Work item » In the listing below, tally each line that contains "karton". Reply with the total only.

Data shown »
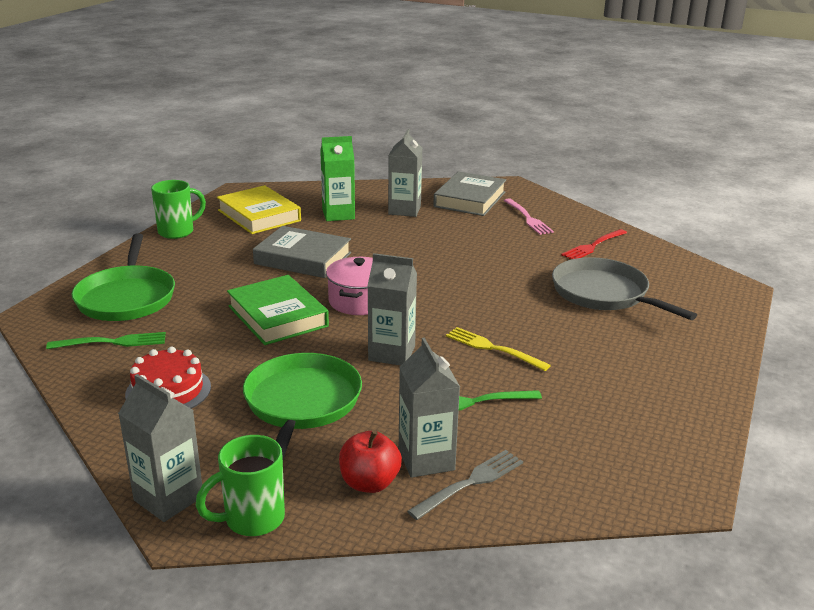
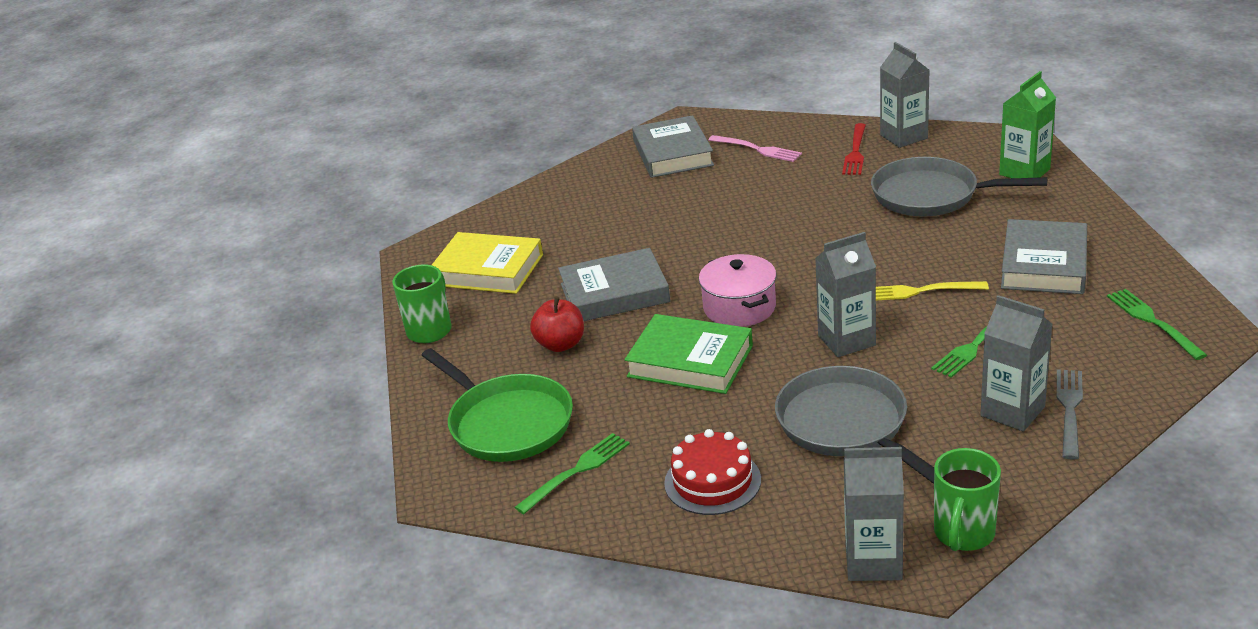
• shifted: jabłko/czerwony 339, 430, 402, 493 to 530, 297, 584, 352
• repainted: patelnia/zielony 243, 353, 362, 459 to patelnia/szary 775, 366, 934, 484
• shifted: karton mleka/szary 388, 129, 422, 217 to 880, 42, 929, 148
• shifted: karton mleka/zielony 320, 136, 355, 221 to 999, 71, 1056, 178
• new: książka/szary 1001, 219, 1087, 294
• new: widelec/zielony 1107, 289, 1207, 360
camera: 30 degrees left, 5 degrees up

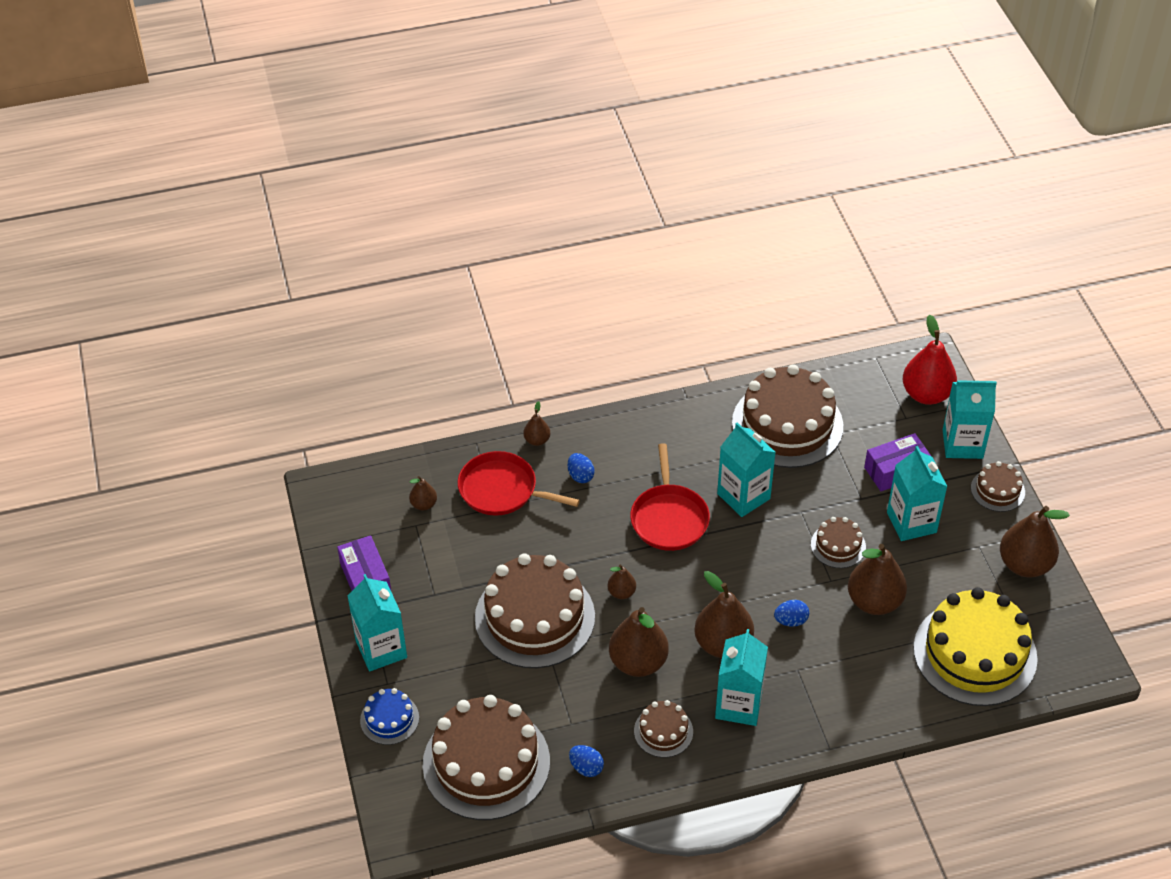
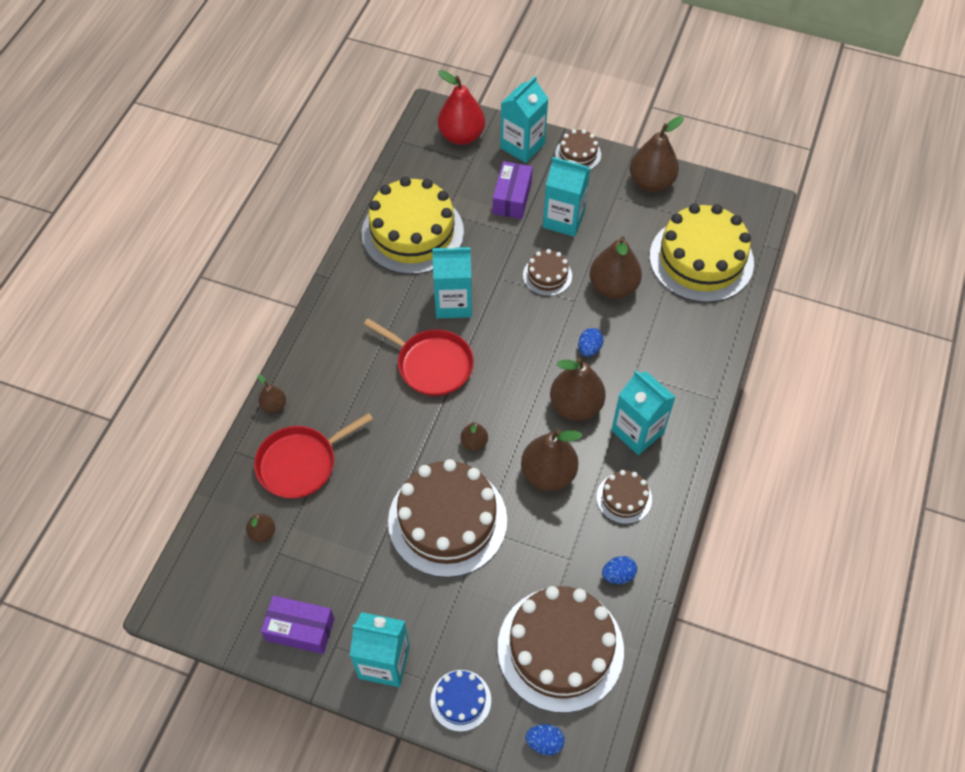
• repainted: tort/brązowy 732, 364, 843, 468 to tort/żółty 362, 177, 464, 275
• shifted: jajko/niebieski 568, 453, 594, 483 to 526, 724, 565, 755
camera: 55 degrees left, 10 degrees up

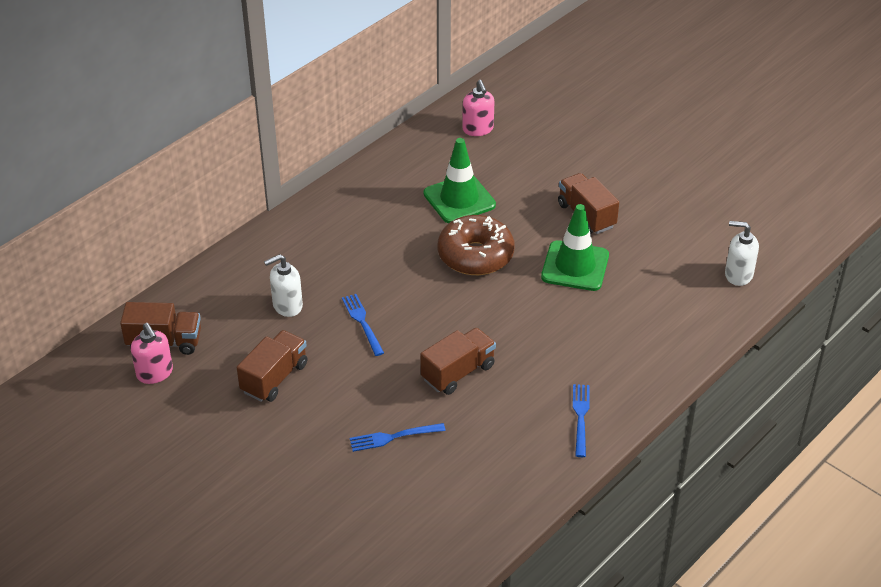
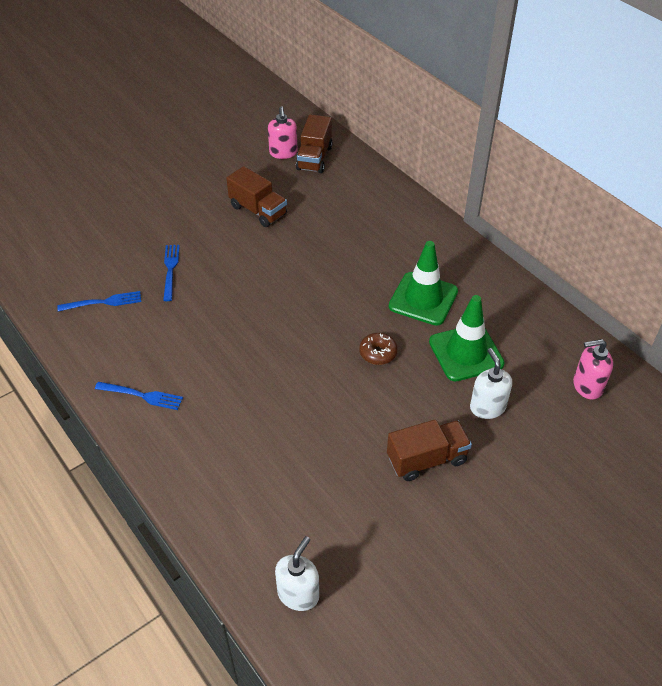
• shifted: widelec/niebieski 342, 294, 384, 356 to 57, 291, 141, 312
• rotated: dozownik mydła/różowy 131, 323, 173, 384 = 268, 106, 298, 159 75 degrees counterclockwise
• scaled: donut/brązowy 438, 215, 514, 275 = 359, 333, 398, 365 x0.49
• shifted: pachołek/zielony 541, 204, 609, 291 to 389, 241, 458, 326
• shifted: dozownik mydła/biały 264, 254, 303, 317 to 470, 348, 512, 419
• gone: ciężarówka/brązowy 420, 328, 496, 395
camera: 100 degrees right, 5 degrees up

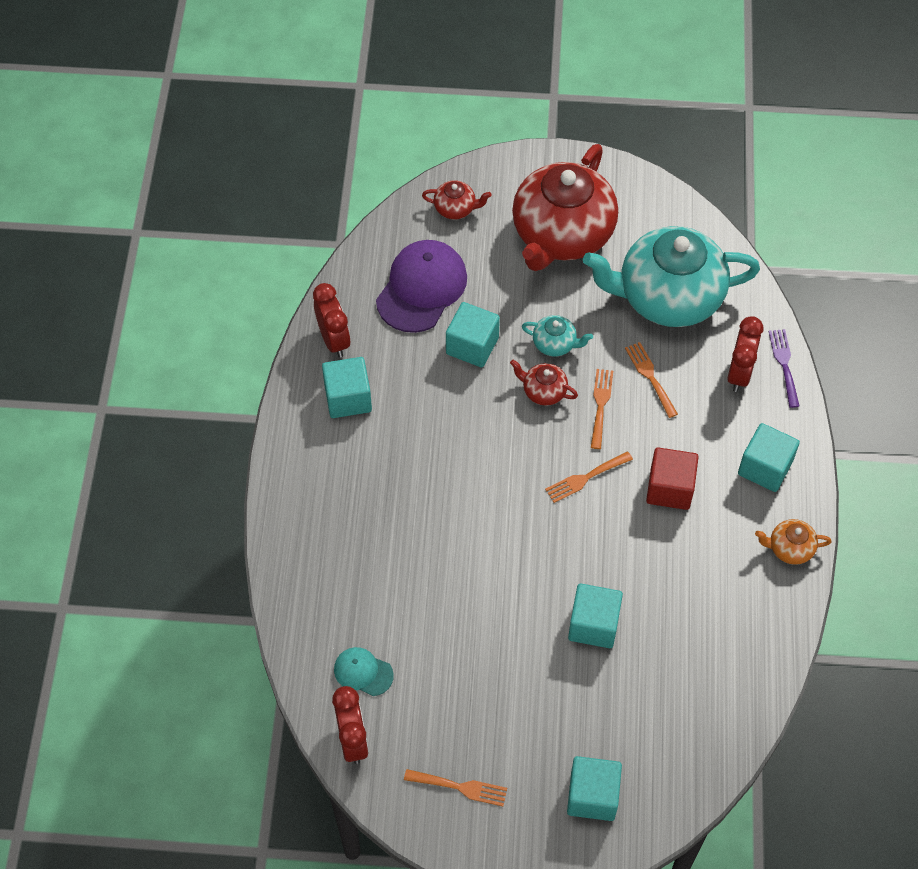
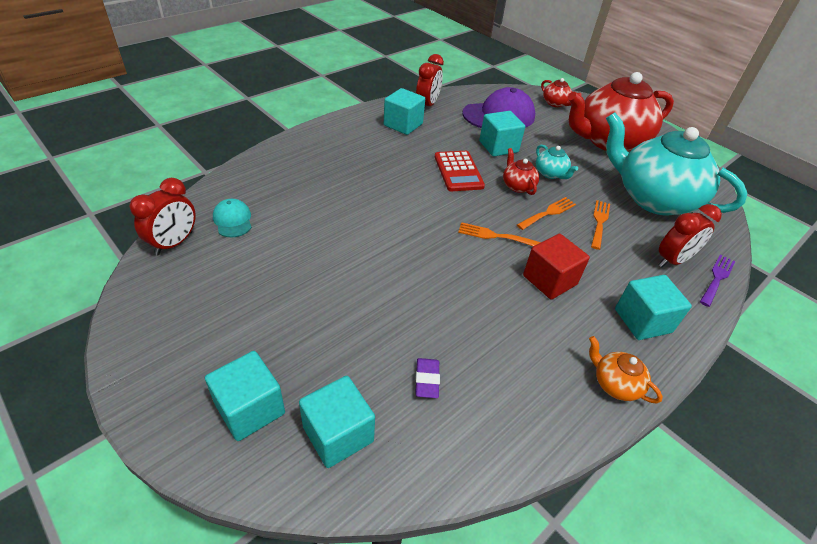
• shifted: sześcian/turkusowy 568, 583, 623, 648 to 299, 376, 375, 468
• new: gumka do mazania/fioletowy 415, 358, 440, 398
• new: kalkulator/czerwony 435, 151, 485, 191
• gone: widelec/pomarańczowy 404, 769, 507, 806
camera: 40 degrees right, 15 degrees down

Your response » 2